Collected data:
-- BEGIN --

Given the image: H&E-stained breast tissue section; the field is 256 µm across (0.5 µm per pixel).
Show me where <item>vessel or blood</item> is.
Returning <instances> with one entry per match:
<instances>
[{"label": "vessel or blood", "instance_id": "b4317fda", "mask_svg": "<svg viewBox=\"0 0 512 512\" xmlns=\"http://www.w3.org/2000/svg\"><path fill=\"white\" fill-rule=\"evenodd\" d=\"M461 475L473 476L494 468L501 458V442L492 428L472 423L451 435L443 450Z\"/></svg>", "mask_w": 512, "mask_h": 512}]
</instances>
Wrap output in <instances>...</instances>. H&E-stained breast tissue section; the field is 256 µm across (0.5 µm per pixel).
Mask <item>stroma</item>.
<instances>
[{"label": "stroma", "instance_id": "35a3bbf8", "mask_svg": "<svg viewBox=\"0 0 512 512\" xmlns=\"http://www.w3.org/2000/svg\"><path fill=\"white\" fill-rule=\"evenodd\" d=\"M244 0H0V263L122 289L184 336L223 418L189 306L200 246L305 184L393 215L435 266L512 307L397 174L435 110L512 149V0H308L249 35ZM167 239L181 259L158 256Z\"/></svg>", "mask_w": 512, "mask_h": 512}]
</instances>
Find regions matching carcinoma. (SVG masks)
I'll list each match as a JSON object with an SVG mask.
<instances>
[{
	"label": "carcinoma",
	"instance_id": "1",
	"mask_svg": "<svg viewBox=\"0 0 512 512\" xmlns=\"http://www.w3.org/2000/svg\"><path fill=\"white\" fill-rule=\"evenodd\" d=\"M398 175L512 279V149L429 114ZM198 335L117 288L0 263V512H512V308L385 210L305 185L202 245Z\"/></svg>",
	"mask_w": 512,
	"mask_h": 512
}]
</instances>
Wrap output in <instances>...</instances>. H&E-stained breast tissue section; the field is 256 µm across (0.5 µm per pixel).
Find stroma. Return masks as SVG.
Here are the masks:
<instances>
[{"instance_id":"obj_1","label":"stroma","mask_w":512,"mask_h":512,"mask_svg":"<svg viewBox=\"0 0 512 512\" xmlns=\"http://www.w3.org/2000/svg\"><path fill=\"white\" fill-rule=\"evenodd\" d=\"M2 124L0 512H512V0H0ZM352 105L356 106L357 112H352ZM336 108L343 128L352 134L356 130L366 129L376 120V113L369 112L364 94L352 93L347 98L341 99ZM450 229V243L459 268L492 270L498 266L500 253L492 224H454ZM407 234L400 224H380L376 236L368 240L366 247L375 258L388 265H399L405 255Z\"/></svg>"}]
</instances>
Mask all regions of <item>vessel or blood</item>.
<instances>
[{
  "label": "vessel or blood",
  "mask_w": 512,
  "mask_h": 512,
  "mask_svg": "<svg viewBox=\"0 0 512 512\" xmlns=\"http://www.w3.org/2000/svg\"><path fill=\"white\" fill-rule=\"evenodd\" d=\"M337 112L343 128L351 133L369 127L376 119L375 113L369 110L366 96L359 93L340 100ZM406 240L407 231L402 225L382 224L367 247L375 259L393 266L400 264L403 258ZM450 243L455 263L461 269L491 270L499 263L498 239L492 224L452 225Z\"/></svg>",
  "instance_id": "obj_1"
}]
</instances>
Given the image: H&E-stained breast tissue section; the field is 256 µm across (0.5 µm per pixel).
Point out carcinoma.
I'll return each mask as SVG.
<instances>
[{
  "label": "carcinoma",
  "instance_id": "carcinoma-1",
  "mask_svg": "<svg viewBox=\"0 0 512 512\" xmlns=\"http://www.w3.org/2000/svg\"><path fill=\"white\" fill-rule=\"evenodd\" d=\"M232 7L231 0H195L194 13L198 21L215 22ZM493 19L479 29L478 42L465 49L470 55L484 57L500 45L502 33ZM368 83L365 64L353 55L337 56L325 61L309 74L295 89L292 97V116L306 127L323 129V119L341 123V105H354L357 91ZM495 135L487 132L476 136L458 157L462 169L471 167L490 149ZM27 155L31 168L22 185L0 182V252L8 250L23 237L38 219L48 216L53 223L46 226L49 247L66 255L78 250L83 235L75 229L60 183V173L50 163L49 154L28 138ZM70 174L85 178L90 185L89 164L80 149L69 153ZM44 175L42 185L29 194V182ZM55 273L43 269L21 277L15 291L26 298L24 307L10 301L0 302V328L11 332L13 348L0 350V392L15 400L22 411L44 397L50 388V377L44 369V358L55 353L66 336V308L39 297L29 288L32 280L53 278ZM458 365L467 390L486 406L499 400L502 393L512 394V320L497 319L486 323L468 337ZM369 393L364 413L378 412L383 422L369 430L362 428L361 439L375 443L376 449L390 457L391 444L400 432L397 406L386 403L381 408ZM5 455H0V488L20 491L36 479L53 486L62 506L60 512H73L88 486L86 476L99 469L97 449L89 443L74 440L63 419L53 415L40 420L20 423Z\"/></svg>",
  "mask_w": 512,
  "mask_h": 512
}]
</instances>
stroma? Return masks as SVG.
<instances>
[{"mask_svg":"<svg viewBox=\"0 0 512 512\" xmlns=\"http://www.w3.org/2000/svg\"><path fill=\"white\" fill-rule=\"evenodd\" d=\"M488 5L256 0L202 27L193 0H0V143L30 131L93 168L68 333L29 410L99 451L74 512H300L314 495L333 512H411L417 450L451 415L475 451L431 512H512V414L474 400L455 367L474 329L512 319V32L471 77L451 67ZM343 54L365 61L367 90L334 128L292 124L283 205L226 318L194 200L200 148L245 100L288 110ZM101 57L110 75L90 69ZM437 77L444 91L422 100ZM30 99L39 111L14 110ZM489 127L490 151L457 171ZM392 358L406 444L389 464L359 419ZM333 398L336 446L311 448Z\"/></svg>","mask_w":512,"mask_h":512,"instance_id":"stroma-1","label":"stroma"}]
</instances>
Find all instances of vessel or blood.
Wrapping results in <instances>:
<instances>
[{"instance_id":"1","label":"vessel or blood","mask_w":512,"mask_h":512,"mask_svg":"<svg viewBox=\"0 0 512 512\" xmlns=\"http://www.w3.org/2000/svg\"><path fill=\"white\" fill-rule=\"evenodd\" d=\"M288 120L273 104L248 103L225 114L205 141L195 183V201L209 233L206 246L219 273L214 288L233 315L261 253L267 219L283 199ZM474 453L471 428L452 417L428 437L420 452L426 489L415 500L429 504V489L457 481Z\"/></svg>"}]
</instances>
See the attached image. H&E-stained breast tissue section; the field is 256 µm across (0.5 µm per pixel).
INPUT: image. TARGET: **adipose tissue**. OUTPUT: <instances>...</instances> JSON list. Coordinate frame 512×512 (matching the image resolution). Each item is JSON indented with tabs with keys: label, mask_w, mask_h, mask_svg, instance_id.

-- END --

WHAT IS EXPECTED:
What needs duplicating is the run of lines from the one containing "See the attached" through the last line of the entries above, exact and complete.

RESPONSE:
See the attached image. H&E-stained breast tissue section; the field is 256 µm across (0.5 µm per pixel).
INPUT: image. TARGET: **adipose tissue**. OUTPUT: <instances>...</instances> JSON list. Coordinate frame 512×512 (matching the image resolution). Each item is JSON indented with tabs with keys: label, mask_w, mask_h, mask_svg, instance_id.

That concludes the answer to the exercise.